[Stored data — start]

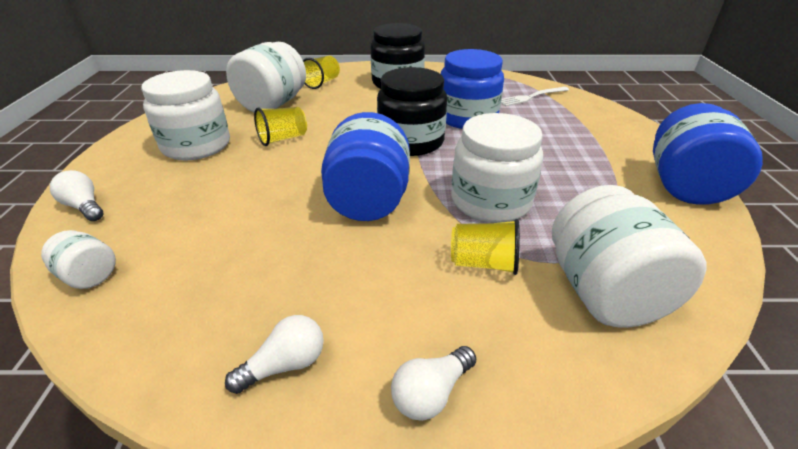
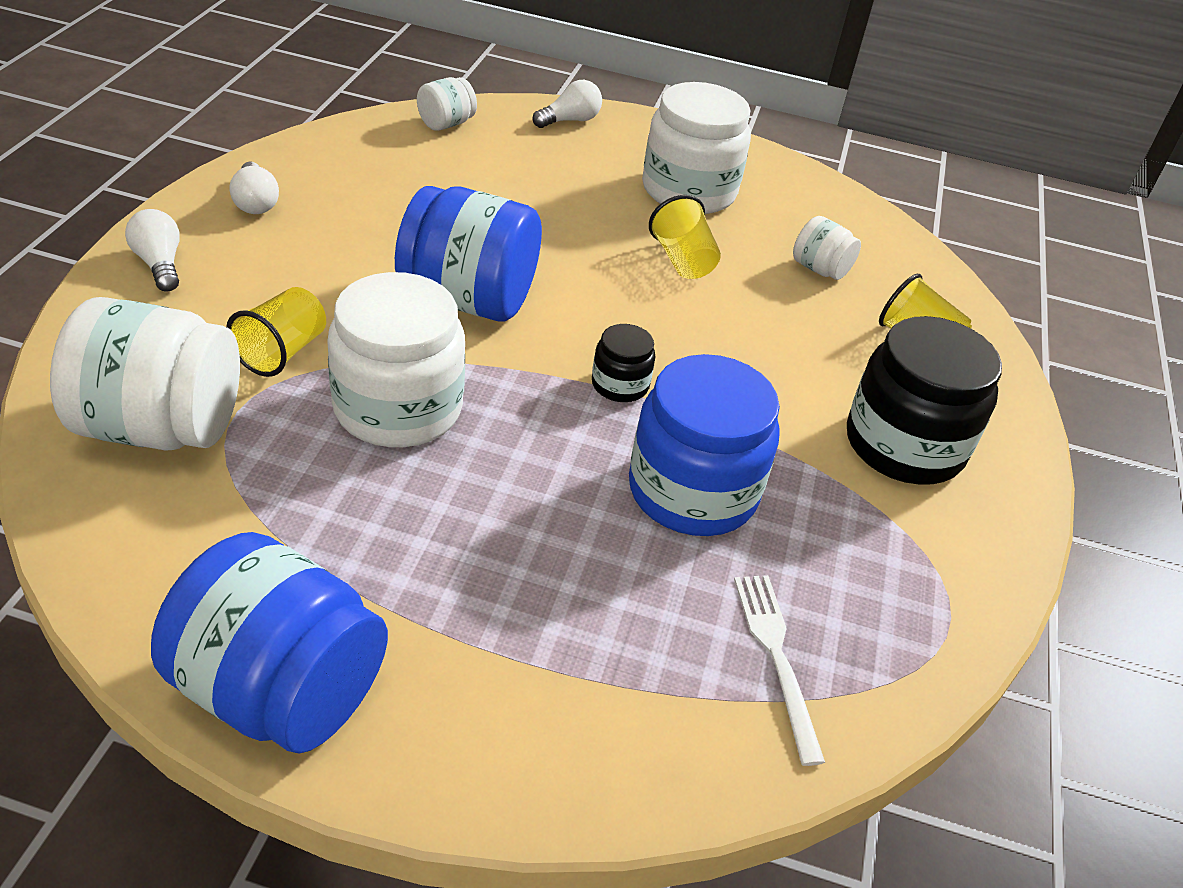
camera: 100 degrees right, 5 degrees up
(273, 104) = (820, 269): white jar -> white jar, size x0.48
(411, 141) = (620, 385): black jar -> black jar, size x0.48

[Stored data — finish]

• [Prompt]: In your copy, reproduce the data above exactly and skip every picture.

• [Result of the task]:
camera: 100 degrees right, 5 degrees up
(273, 104) = (820, 269): white jar -> white jar, size x0.48
(411, 141) = (620, 385): black jar -> black jar, size x0.48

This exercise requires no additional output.